Top of Listed records
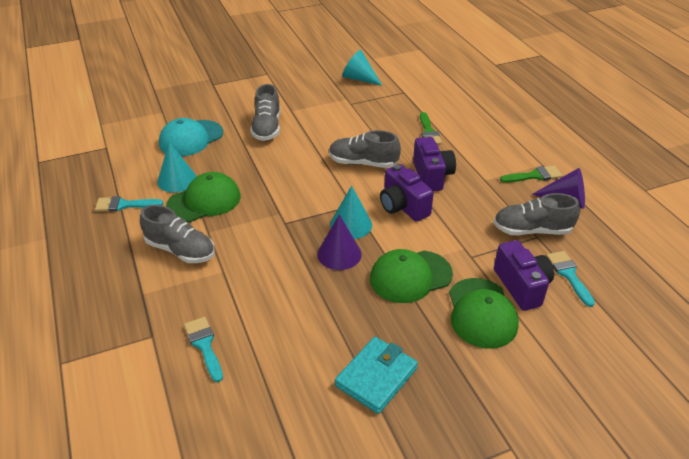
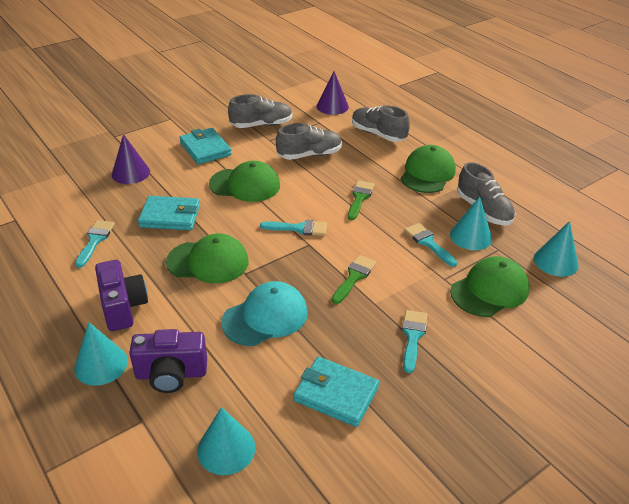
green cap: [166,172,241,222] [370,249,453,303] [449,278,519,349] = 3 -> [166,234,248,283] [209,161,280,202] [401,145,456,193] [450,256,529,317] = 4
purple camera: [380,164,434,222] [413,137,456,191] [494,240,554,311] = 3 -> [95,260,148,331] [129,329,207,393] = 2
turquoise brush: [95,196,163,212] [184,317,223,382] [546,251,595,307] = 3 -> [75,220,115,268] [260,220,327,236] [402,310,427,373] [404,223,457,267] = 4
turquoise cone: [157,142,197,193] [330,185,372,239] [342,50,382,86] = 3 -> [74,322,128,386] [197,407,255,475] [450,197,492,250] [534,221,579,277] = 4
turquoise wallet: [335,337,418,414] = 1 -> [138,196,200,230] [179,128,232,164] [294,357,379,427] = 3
Bottom of Listed records
Top of Listed records
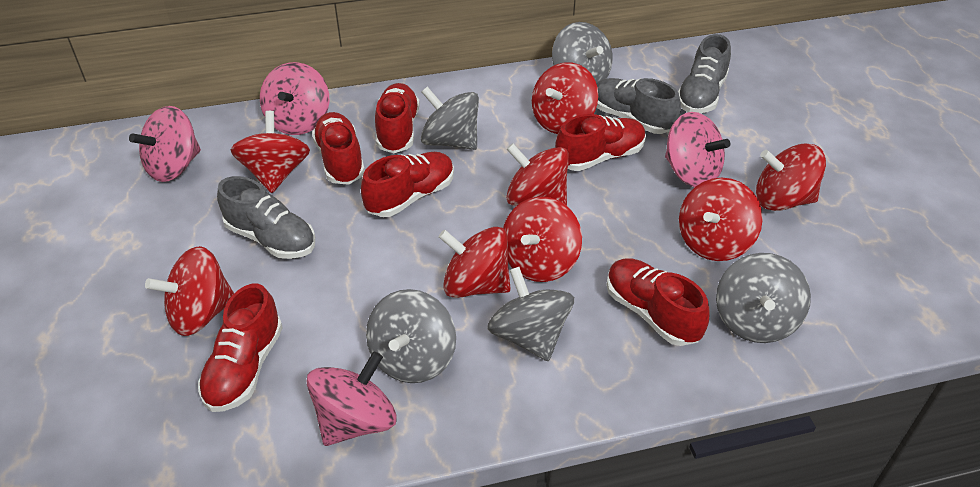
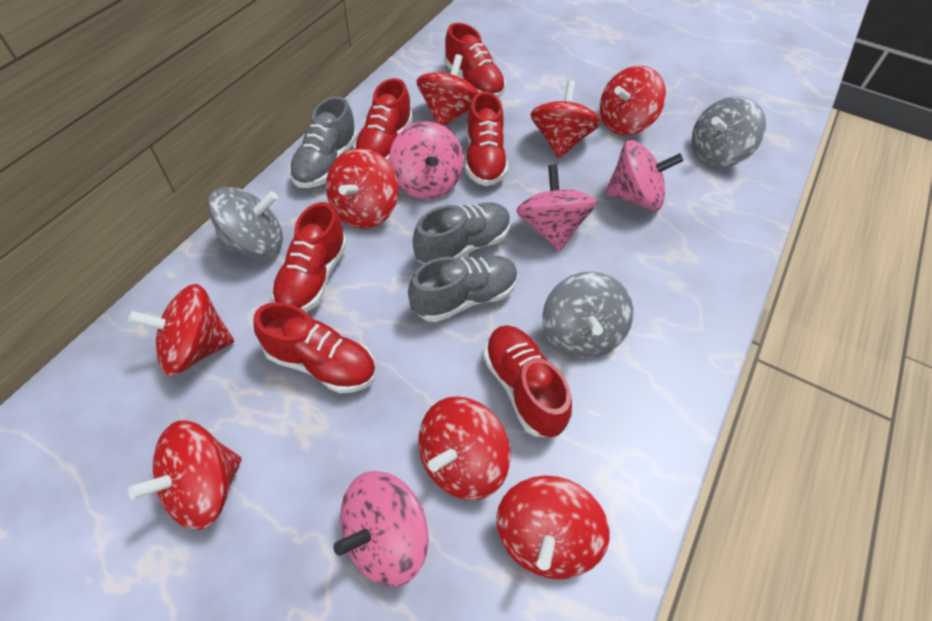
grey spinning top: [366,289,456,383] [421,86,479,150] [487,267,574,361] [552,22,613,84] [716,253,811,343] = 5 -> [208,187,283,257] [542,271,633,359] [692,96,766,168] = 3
Bottom of Listed records
_What needs to be done_
Among the lines above, count those that include the word "turquoise". Give only the result.

_Written answer_
3